» **Material for this task**
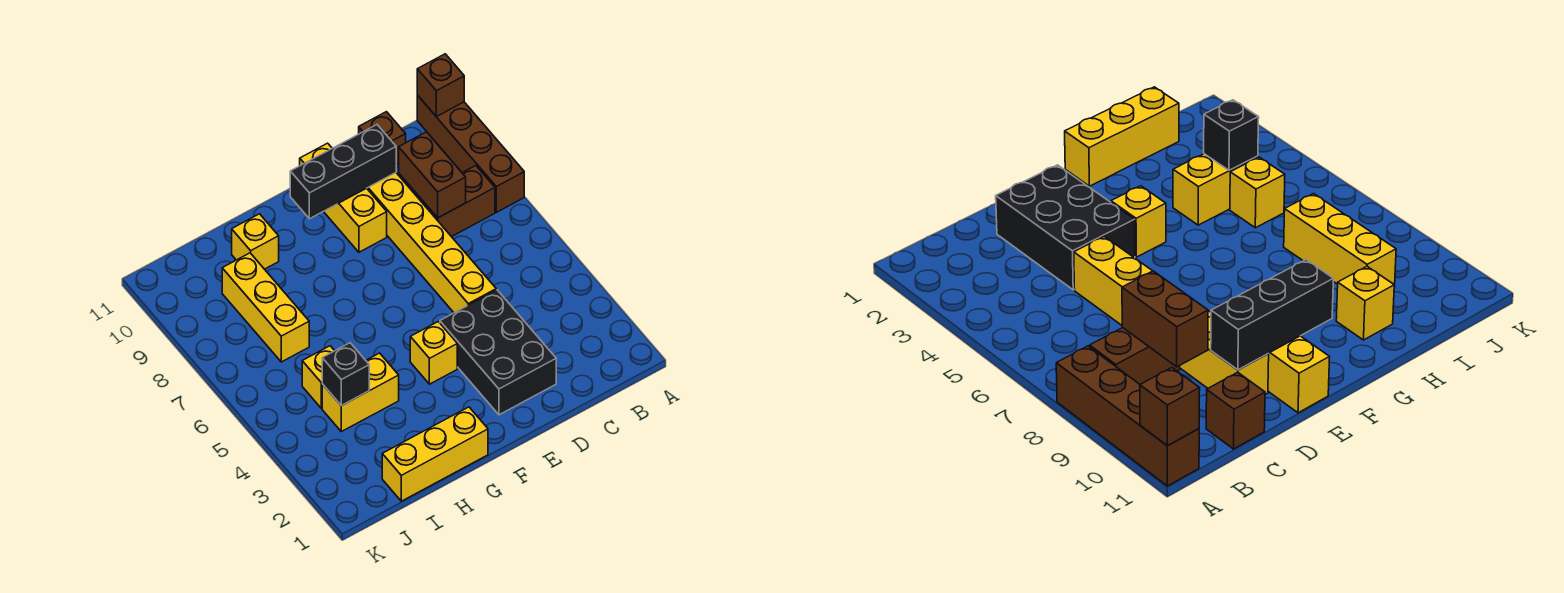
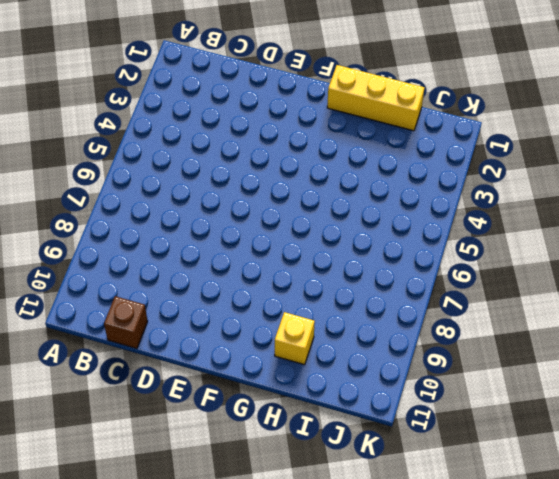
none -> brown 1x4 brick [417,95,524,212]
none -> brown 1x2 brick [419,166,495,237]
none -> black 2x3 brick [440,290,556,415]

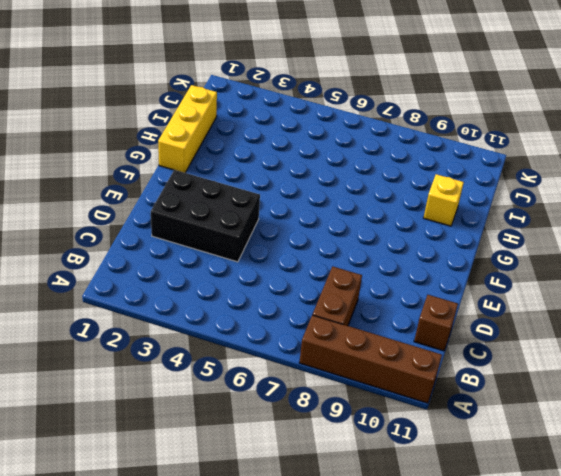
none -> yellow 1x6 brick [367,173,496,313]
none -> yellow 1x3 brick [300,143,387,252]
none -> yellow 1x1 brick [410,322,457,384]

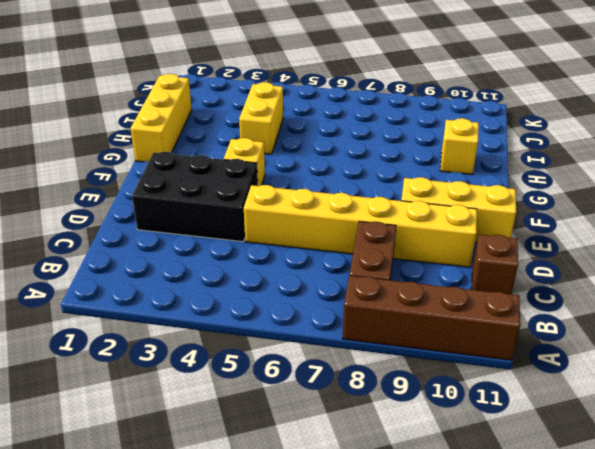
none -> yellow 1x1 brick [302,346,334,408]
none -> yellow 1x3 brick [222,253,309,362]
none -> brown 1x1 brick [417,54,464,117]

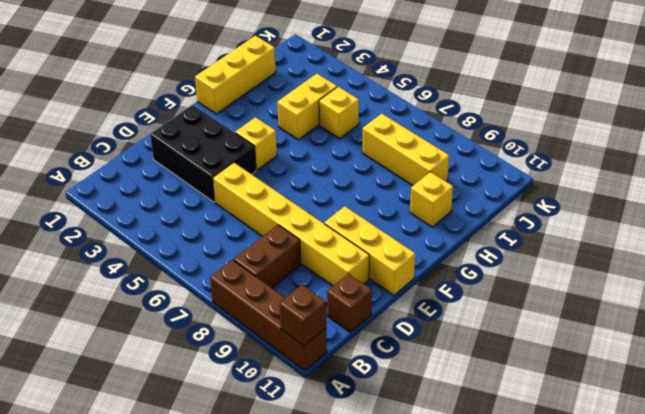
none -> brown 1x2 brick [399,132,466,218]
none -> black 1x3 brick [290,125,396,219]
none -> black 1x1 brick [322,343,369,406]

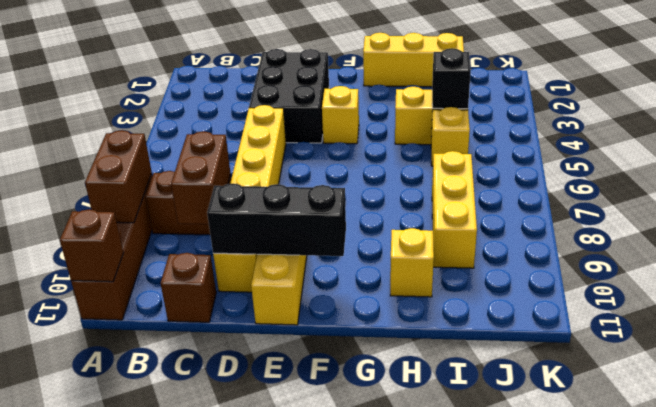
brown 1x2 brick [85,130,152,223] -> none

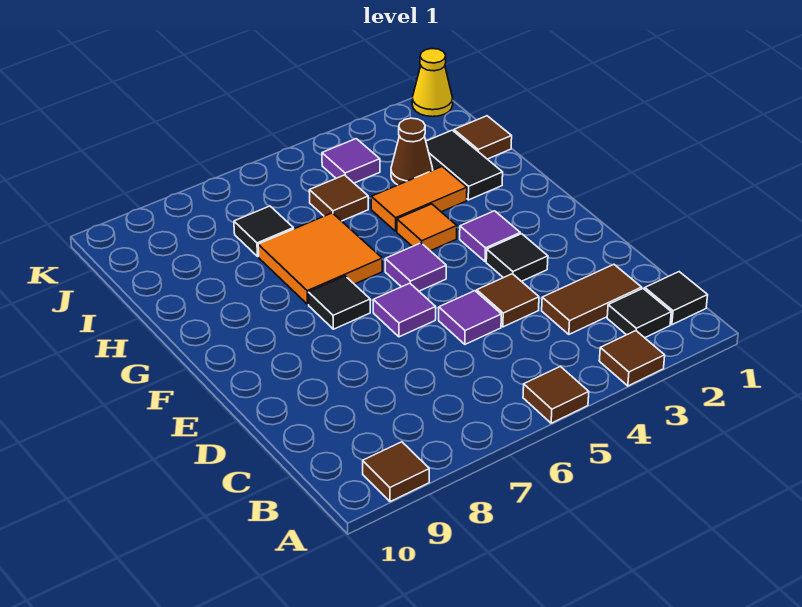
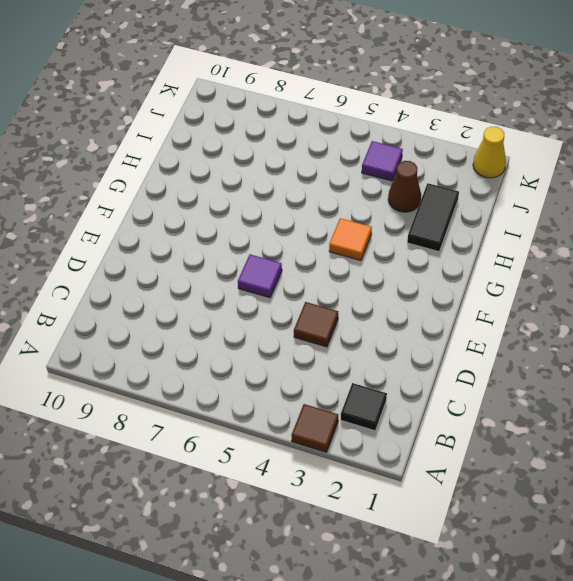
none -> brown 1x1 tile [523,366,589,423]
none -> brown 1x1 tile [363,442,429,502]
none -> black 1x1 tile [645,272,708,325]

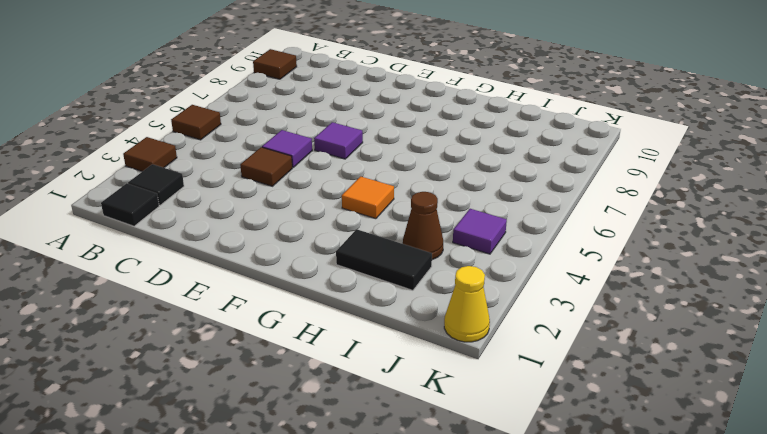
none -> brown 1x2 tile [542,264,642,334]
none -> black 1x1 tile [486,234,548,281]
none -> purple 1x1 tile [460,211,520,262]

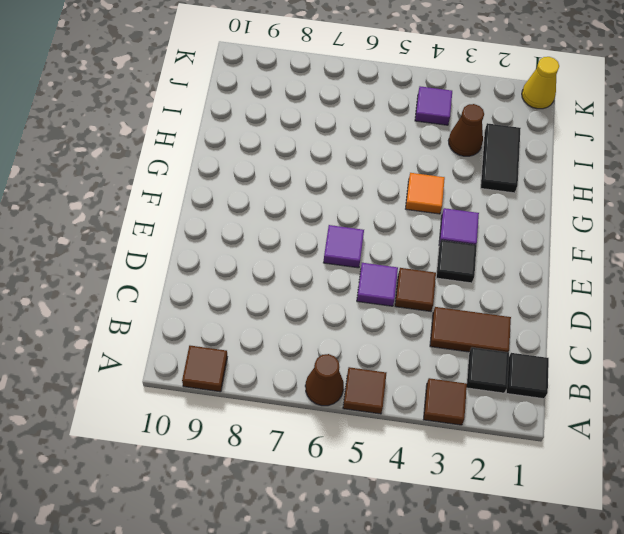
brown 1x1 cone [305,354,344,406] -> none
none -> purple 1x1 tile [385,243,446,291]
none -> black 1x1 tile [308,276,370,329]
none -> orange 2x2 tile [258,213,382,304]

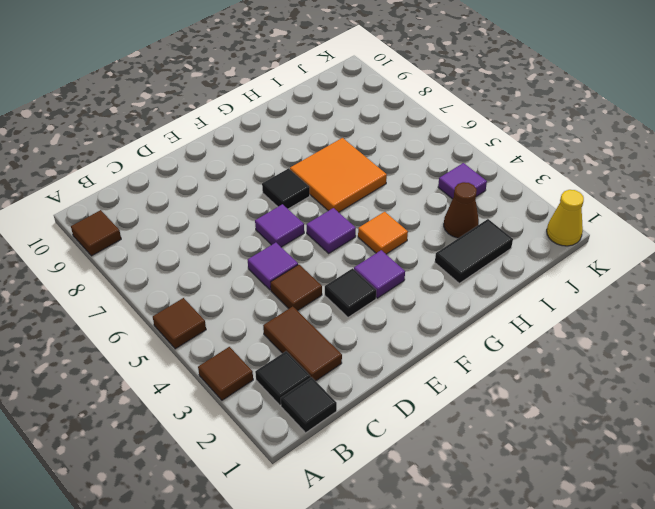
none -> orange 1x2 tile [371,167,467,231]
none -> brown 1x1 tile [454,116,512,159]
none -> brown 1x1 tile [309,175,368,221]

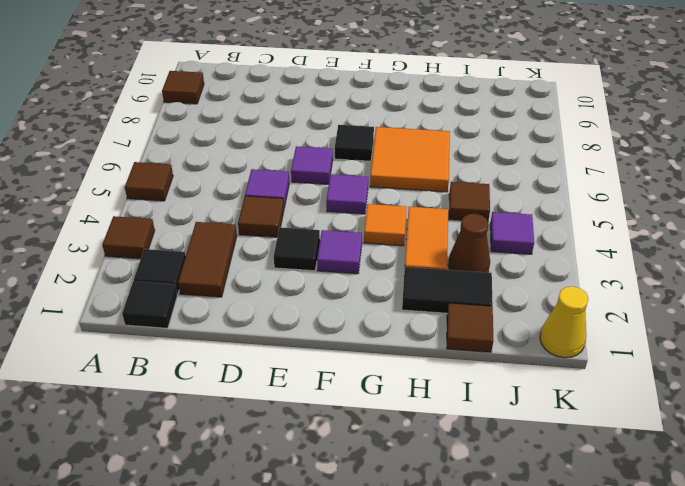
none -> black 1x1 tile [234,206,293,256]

» **Instructions for the task**
Each line from the one that holds "none -> black 1x1 tile [486,234,548,281]" through the end of the entries must be returned exactly, while any pictures stay out.

» **Answer to this task**
none -> black 1x1 tile [486,234,548,281]
none -> purple 1x1 tile [460,211,520,262]

brown 1x1 cone [305,354,344,406] -> none
none -> purple 1x1 tile [385,243,446,291]
none -> black 1x1 tile [308,276,370,329]
none -> orange 2x2 tile [258,213,382,304]

none -> orange 1x2 tile [371,167,467,231]
none -> brown 1x1 tile [454,116,512,159]
none -> brown 1x1 tile [309,175,368,221]

none -> black 1x1 tile [234,206,293,256]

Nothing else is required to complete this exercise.